■ DATASET EXTRACT
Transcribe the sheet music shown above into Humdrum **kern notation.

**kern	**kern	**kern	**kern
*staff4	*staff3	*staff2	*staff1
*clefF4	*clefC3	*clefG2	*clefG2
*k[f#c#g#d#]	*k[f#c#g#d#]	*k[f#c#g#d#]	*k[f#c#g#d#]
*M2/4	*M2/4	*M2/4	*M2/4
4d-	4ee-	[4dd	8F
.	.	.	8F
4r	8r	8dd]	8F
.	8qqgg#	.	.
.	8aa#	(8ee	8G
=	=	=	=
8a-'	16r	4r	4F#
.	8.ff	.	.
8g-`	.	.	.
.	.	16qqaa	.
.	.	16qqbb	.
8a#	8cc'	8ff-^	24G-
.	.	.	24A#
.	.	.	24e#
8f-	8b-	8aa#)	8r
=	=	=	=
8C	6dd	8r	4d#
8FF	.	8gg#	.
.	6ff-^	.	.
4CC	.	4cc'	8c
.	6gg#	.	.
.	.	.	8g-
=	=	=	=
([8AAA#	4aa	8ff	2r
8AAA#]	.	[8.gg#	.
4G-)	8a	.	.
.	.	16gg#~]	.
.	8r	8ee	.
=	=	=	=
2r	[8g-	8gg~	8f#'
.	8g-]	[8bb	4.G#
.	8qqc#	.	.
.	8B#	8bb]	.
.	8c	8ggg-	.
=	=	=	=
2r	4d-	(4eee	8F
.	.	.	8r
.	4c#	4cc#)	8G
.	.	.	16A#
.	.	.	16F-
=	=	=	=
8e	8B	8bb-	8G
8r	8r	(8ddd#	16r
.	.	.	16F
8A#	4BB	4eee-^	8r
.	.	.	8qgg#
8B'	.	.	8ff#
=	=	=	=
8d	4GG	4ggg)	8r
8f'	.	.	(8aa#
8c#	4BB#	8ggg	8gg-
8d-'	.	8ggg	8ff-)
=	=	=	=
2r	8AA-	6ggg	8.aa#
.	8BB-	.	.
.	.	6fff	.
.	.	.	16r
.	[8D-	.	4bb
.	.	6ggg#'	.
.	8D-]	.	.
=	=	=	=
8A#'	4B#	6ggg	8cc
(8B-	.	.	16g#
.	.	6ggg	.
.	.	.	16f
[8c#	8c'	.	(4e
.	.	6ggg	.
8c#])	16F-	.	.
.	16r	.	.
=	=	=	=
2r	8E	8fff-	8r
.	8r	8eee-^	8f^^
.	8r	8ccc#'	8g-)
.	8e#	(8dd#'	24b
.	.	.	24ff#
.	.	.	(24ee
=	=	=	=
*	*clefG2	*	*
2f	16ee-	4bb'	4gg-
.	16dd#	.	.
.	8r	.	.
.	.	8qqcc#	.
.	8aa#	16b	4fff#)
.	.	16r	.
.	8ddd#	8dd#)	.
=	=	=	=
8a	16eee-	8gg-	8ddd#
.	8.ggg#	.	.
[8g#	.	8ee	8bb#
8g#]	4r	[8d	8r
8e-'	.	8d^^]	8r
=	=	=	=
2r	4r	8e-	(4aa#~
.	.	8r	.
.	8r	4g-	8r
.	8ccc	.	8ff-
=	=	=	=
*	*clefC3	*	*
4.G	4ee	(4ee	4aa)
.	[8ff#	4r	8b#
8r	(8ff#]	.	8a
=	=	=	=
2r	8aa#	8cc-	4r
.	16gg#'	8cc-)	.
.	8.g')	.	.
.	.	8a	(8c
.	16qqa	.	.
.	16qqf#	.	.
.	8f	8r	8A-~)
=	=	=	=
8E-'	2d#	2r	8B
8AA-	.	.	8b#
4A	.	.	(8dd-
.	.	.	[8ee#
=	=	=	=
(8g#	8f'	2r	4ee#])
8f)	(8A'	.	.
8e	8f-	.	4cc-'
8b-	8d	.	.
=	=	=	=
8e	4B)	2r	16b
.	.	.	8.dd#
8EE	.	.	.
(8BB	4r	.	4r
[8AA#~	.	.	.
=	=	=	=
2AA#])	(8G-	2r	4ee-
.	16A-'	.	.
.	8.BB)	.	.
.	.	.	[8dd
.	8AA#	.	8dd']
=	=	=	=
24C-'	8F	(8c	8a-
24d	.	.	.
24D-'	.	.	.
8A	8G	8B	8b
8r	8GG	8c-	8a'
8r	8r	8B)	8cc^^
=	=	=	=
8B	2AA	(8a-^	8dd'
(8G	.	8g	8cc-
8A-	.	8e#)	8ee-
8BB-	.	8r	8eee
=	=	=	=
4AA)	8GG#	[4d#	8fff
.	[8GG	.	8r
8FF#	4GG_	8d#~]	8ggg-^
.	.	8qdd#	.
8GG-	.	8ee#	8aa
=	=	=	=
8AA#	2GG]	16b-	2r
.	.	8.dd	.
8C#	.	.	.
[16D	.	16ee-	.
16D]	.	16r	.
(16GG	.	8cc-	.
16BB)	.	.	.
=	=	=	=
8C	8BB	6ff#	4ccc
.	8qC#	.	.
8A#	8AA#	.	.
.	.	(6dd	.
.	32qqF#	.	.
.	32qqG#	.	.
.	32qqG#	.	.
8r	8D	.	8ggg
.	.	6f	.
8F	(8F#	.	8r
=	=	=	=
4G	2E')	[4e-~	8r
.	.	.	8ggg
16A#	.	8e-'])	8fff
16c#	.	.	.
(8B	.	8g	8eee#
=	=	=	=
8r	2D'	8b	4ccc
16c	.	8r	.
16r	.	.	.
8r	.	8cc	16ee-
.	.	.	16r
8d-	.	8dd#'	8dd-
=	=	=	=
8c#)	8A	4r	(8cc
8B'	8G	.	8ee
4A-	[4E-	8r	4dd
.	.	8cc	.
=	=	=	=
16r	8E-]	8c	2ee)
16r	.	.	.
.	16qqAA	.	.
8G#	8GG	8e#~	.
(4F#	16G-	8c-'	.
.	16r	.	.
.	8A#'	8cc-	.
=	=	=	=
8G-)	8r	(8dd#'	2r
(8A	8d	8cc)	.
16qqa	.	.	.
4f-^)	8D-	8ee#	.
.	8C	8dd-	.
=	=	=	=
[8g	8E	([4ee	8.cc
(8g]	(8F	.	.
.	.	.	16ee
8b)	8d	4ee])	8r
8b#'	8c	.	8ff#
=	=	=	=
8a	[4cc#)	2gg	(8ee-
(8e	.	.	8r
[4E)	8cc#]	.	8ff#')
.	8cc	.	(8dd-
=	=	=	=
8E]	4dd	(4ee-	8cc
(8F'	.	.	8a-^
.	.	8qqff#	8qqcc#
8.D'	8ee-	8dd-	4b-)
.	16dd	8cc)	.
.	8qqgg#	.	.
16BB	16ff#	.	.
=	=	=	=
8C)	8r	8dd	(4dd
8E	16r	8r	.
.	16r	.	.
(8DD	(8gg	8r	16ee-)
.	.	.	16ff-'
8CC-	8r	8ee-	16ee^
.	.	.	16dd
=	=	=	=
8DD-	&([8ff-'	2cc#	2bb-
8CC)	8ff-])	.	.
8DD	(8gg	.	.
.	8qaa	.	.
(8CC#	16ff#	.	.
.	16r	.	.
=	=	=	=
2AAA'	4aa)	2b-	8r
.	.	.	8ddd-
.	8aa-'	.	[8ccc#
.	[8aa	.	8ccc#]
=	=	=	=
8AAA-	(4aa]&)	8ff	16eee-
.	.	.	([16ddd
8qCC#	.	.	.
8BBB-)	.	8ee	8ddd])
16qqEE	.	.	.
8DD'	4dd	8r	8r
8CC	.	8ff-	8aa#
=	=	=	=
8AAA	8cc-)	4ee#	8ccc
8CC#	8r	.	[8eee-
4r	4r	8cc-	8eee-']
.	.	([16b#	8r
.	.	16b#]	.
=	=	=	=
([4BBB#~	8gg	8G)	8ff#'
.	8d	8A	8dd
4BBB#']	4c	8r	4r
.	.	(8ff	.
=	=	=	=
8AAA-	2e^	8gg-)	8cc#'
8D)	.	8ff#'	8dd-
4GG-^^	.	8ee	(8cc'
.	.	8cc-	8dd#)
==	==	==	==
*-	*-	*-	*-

■ PROBLEM TO WORK ON
List every row above that contains the string "kern". Case must match.

■ ANSWER FOR THIS EXERCISE
Transcribe the sheet music shown above into Humdrum **kern notation.
**kern	**kern	**kern	**kern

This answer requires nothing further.